### [Instructions to follow]
The whole listing below should be printed again exactly, with no images.

### [Records supplied]
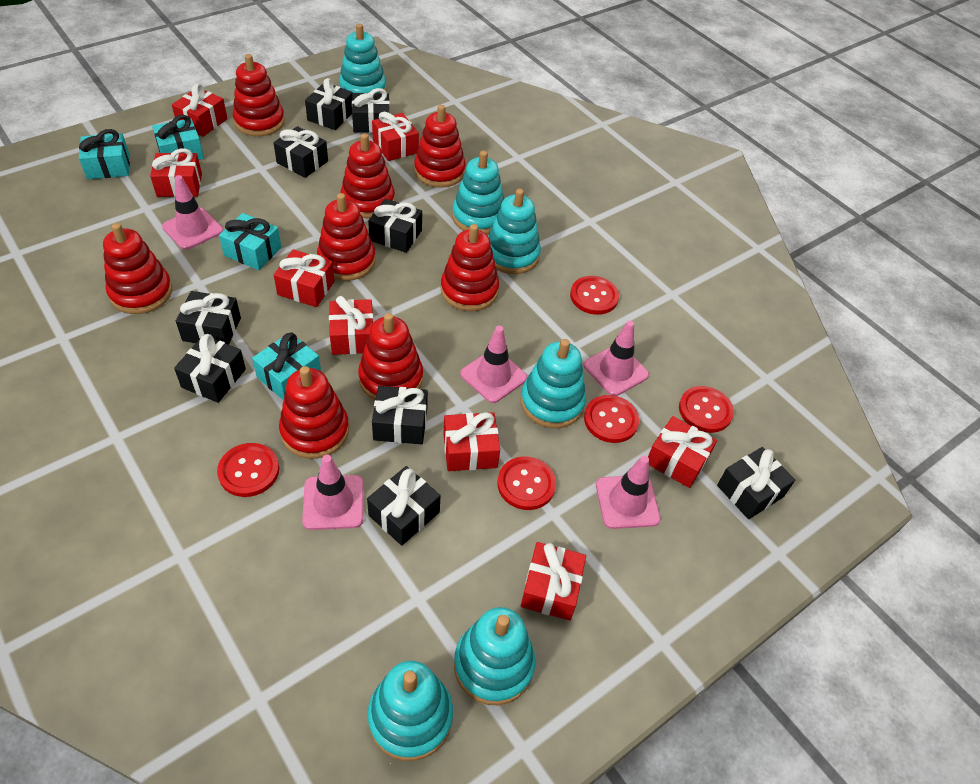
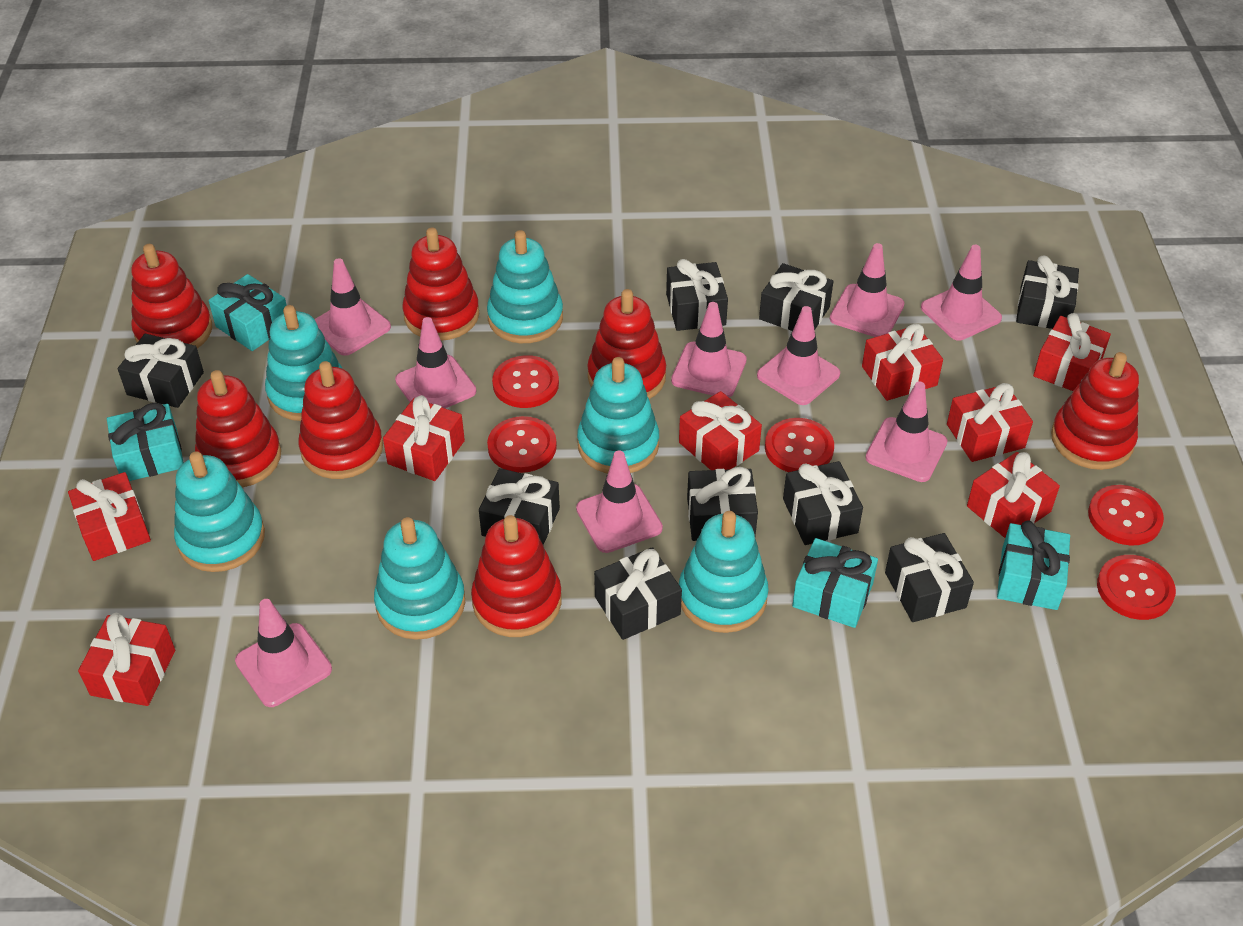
pink traffic cone: 5 -> 9
red stacking toy: 8 -> 7

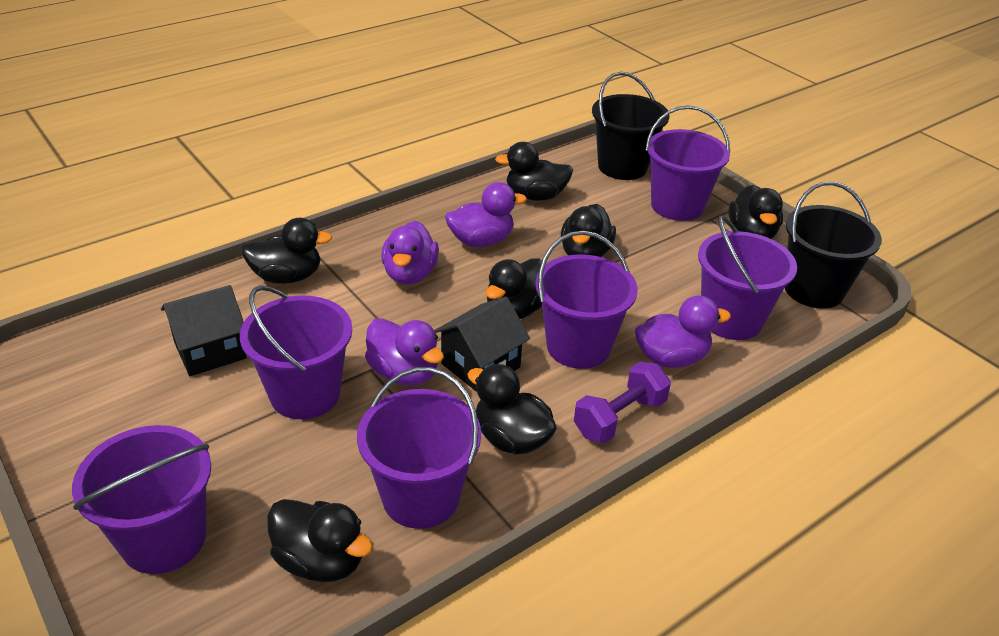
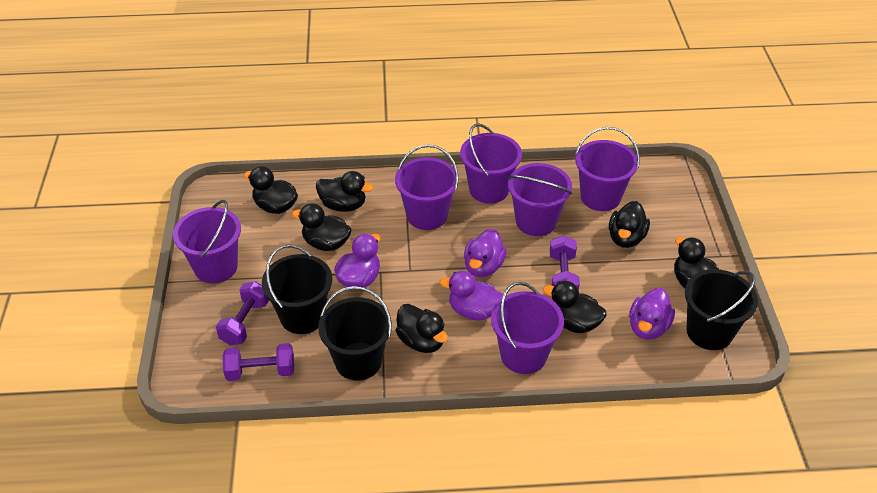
black bucket: 2 -> 3
black house: 2 -> 0
purple dumbbell: 1 -> 3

### [Output for this exercise]
pink traffic cone: 5 -> 9
red stacking toy: 8 -> 7

black bucket: 2 -> 3
black house: 2 -> 0
purple dumbbell: 1 -> 3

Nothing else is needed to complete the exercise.